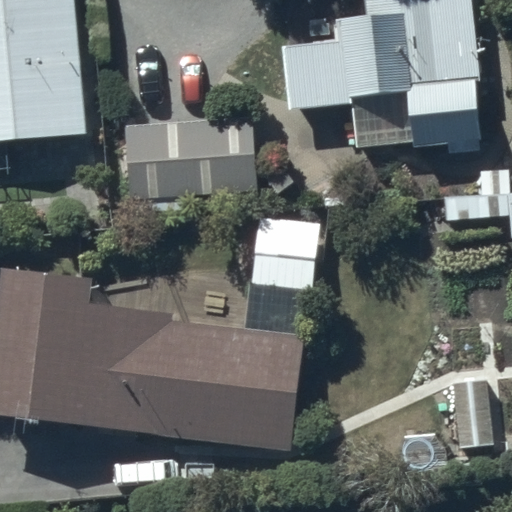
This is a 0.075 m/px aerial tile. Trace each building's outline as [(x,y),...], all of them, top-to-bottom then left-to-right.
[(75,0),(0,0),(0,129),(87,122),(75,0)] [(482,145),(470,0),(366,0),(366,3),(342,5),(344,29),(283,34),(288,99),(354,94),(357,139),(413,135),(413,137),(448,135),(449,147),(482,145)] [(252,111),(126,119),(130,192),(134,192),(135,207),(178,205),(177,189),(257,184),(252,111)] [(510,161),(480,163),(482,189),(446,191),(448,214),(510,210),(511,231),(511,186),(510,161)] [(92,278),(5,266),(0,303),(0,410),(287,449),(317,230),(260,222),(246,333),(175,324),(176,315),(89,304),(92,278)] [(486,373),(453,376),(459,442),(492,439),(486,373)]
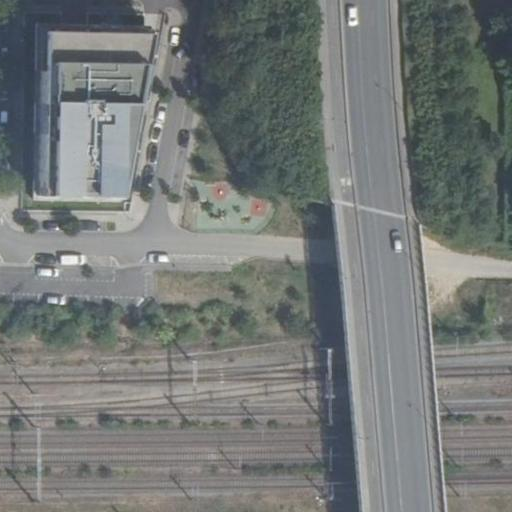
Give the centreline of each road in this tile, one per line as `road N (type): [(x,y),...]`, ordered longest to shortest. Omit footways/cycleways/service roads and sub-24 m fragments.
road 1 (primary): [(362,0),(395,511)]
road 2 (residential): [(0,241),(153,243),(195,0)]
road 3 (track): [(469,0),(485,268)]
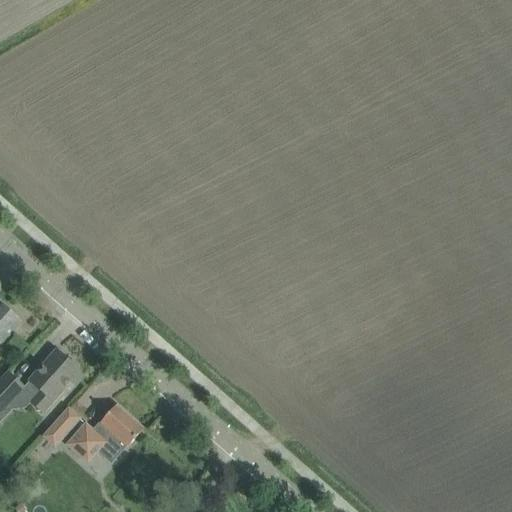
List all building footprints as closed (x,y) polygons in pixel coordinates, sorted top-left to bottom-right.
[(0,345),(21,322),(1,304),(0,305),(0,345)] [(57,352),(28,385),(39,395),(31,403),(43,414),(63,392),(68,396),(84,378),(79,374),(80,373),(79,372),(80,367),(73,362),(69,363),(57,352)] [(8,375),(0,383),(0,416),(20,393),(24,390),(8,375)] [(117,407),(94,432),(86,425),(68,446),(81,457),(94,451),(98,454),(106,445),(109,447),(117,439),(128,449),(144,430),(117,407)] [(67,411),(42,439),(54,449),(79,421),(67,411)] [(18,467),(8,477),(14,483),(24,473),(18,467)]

+ + + +

== Goal of the exercise ==
Starting at the line that contains "Give the centreline" and ending with the line that contains "road 3 (track): [(469,0),(485,268)]", write out those records again word for word, both lines included.

== Correct output ==
Give the centreline of each road in this tile, one per line as `road N (type): [(x,y),...]`, ordered longest to shortest. Omit footways/cycleways/service roads and sub-24 m fragments.
road 1 (primary): [(362,0),(395,511)]
road 2 (residential): [(0,241),(153,243),(195,0)]
road 3 (track): [(469,0),(485,268)]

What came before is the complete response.